Instructions for the task
From the data below, return the exact lines starting at the line containing "ratio: 0.54" and ending at the line containing "in_second: [571, 171]", both included, and nothing else.

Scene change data
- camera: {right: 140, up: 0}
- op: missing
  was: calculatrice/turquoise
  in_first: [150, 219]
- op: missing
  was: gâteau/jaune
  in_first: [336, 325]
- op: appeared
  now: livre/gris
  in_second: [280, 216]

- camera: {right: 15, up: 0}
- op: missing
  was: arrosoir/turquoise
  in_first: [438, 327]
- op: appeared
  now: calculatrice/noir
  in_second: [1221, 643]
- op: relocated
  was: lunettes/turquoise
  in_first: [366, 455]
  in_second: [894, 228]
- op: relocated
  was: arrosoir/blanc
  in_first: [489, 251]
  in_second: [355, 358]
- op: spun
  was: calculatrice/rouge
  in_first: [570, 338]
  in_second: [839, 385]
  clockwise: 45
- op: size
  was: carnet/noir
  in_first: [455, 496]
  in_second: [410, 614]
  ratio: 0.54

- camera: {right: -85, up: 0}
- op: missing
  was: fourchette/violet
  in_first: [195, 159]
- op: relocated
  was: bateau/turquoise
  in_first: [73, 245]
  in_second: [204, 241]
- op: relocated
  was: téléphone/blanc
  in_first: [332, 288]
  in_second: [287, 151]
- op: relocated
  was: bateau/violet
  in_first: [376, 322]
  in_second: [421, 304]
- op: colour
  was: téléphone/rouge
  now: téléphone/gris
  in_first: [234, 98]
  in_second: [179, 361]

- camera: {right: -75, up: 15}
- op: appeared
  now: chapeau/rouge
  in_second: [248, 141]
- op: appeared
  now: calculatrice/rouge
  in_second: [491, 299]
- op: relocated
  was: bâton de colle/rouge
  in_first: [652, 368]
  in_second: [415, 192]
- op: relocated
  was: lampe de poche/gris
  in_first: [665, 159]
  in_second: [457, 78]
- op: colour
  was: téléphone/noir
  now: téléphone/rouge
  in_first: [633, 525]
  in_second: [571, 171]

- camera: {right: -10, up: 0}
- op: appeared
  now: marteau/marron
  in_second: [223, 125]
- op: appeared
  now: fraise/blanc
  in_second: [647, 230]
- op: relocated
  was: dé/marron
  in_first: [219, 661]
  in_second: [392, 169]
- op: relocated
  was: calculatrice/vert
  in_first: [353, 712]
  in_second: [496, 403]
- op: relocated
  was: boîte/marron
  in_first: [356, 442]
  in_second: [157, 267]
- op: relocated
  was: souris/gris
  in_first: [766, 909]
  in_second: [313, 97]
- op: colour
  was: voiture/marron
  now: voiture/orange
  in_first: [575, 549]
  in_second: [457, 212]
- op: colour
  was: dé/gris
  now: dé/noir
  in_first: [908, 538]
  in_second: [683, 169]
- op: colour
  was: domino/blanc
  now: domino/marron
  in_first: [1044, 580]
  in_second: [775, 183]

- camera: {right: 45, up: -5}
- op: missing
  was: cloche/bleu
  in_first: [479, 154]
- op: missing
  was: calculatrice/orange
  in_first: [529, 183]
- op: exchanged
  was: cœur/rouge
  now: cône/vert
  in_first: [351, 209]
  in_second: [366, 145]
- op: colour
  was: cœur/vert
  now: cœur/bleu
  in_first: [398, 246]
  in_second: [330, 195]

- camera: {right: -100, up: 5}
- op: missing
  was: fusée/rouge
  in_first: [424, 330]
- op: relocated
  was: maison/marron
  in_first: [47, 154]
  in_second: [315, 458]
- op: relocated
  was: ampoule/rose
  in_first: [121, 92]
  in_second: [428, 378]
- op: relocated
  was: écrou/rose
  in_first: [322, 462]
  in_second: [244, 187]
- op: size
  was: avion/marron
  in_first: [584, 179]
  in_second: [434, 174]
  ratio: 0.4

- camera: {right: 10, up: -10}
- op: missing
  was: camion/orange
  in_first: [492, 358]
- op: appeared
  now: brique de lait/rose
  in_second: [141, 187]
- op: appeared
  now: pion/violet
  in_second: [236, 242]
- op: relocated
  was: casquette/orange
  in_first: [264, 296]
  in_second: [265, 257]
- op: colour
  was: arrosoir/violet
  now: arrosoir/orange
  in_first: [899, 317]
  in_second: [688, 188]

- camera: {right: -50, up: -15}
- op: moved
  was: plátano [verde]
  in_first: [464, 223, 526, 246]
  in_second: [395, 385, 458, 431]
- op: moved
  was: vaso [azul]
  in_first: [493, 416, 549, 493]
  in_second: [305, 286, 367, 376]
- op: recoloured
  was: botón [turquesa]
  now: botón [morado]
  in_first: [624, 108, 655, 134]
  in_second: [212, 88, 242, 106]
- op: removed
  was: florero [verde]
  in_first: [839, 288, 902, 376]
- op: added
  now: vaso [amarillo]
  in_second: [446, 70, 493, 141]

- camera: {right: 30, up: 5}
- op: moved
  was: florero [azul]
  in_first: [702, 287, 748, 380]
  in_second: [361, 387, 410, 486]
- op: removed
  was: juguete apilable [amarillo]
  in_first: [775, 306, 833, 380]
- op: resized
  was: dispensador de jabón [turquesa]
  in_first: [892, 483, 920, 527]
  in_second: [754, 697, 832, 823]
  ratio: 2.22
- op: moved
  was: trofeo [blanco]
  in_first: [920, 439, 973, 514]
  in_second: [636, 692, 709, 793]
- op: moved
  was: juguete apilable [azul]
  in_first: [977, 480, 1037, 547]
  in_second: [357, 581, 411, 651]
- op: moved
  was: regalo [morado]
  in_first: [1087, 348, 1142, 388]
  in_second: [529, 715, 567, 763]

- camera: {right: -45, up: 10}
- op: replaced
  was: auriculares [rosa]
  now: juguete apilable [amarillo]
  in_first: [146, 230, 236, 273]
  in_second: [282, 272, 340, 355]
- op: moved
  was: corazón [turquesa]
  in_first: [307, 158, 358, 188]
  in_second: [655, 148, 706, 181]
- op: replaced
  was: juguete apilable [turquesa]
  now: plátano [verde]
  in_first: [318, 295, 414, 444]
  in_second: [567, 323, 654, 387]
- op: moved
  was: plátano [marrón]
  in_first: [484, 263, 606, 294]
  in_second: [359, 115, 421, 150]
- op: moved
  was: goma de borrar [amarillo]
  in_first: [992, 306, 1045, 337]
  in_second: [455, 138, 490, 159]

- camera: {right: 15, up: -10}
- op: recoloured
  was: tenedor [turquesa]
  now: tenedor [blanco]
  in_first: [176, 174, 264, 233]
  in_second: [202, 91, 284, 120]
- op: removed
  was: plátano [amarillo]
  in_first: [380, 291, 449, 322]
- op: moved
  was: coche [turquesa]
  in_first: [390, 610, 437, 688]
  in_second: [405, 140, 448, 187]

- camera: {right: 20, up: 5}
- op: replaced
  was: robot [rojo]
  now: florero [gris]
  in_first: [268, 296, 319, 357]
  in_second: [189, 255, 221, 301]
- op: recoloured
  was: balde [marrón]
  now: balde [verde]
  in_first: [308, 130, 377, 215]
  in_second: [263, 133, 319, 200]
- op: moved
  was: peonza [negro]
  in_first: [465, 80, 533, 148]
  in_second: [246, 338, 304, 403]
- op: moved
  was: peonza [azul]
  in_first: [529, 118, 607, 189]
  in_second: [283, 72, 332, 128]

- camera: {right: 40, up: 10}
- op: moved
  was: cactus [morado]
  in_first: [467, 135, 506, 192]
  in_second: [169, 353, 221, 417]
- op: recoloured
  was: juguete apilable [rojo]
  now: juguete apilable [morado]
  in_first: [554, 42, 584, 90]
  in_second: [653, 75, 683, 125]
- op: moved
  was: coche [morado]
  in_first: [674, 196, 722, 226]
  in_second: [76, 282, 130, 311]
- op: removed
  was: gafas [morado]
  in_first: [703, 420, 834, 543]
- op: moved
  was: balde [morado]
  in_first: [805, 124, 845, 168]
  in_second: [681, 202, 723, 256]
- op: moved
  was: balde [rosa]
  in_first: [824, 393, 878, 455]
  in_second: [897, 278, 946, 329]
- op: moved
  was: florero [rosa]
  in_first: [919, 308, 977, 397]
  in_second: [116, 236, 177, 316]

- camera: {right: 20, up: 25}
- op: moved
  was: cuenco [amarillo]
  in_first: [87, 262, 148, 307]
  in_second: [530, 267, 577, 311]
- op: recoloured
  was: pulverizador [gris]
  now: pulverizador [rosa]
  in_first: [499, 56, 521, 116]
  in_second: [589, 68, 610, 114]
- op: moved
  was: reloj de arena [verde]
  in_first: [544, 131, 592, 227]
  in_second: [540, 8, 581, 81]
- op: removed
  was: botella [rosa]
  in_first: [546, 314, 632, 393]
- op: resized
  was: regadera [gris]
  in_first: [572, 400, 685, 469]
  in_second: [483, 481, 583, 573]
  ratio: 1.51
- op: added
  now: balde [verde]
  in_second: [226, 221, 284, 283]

Response to this task
  ratio: 0.54

- camera: {right: -85, up: 0}
- op: missing
  was: fourchette/violet
  in_first: [195, 159]
- op: relocated
  was: bateau/turquoise
  in_first: [73, 245]
  in_second: [204, 241]
- op: relocated
  was: téléphone/blanc
  in_first: [332, 288]
  in_second: [287, 151]
- op: relocated
  was: bateau/violet
  in_first: [376, 322]
  in_second: [421, 304]
- op: colour
  was: téléphone/rouge
  now: téléphone/gris
  in_first: [234, 98]
  in_second: [179, 361]

- camera: {right: -75, up: 15}
- op: appeared
  now: chapeau/rouge
  in_second: [248, 141]
- op: appeared
  now: calculatrice/rouge
  in_second: [491, 299]
- op: relocated
  was: bâton de colle/rouge
  in_first: [652, 368]
  in_second: [415, 192]
- op: relocated
  was: lampe de poche/gris
  in_first: [665, 159]
  in_second: [457, 78]
- op: colour
  was: téléphone/noir
  now: téléphone/rouge
  in_first: [633, 525]
  in_second: [571, 171]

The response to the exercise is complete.